§ **Aim of the exercise**
Tally the lines in these records that hold the string "spoon", and reply with the number alone.

§ **Data to use**
::::::

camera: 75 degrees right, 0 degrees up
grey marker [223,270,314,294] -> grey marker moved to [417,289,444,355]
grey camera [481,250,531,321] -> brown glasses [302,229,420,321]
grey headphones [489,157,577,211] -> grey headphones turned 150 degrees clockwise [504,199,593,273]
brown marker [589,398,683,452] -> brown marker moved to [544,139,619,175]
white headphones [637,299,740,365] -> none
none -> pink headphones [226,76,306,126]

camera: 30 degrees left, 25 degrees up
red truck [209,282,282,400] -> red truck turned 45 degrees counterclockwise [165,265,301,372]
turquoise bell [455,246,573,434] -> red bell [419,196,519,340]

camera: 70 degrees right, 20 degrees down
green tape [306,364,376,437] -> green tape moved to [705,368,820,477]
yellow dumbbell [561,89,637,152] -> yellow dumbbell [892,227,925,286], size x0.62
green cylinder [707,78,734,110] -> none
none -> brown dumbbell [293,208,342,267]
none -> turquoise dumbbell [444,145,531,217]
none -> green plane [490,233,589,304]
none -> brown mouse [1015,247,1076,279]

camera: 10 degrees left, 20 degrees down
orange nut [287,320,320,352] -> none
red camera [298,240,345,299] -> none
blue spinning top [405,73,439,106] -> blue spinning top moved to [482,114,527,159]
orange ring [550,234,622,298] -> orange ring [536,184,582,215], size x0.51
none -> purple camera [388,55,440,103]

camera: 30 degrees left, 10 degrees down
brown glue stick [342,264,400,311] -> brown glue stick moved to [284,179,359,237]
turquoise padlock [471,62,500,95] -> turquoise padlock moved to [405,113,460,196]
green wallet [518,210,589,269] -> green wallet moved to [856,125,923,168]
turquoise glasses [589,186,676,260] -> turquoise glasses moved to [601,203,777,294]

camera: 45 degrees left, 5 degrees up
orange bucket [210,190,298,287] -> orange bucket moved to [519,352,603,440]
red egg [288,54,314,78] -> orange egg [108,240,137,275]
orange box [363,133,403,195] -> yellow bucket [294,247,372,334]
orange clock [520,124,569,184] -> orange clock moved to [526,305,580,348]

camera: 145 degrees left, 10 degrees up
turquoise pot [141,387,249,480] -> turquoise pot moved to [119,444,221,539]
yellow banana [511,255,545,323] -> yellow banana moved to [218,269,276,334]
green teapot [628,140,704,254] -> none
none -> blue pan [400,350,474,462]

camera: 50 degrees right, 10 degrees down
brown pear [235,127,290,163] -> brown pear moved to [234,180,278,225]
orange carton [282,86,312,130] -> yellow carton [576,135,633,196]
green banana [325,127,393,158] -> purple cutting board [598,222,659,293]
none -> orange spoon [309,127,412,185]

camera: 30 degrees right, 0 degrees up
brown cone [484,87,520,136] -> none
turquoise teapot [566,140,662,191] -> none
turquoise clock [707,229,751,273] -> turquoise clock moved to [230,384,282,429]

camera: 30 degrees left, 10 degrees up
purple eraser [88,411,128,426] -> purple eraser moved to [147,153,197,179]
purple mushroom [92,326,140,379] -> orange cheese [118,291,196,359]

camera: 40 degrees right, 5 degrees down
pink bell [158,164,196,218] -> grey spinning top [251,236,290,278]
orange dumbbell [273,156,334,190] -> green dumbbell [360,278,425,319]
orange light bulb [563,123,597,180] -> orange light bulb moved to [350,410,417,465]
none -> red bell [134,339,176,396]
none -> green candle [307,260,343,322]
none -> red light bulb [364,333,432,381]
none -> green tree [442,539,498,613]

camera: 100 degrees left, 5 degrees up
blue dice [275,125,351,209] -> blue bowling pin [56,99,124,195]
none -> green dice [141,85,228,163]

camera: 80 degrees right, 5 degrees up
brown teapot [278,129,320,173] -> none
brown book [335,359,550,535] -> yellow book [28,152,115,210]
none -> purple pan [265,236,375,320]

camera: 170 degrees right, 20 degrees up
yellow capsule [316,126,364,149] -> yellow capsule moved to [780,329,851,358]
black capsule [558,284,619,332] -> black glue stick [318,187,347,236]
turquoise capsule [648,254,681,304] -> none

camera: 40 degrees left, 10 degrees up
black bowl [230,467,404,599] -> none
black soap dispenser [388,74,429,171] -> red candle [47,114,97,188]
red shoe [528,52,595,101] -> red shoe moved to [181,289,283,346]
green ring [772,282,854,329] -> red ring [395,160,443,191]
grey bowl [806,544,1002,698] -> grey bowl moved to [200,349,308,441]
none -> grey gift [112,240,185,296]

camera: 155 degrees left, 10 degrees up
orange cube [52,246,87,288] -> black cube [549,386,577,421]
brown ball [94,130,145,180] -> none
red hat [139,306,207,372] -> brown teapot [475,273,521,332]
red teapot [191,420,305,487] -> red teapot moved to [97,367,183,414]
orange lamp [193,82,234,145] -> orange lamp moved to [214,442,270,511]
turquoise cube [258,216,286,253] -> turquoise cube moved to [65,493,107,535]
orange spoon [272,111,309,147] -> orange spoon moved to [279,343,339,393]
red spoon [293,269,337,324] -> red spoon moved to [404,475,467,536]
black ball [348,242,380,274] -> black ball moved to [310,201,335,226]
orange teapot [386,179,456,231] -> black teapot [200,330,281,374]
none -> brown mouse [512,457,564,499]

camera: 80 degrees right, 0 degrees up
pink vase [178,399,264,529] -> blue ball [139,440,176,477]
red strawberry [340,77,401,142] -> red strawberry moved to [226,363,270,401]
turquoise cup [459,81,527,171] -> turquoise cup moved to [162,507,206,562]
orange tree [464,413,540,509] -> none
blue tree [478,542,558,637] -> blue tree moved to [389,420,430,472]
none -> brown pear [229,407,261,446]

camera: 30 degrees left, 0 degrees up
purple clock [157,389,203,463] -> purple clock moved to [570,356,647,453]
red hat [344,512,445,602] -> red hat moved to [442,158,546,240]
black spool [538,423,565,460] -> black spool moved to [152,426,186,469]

::::::

§ **Written reply**
3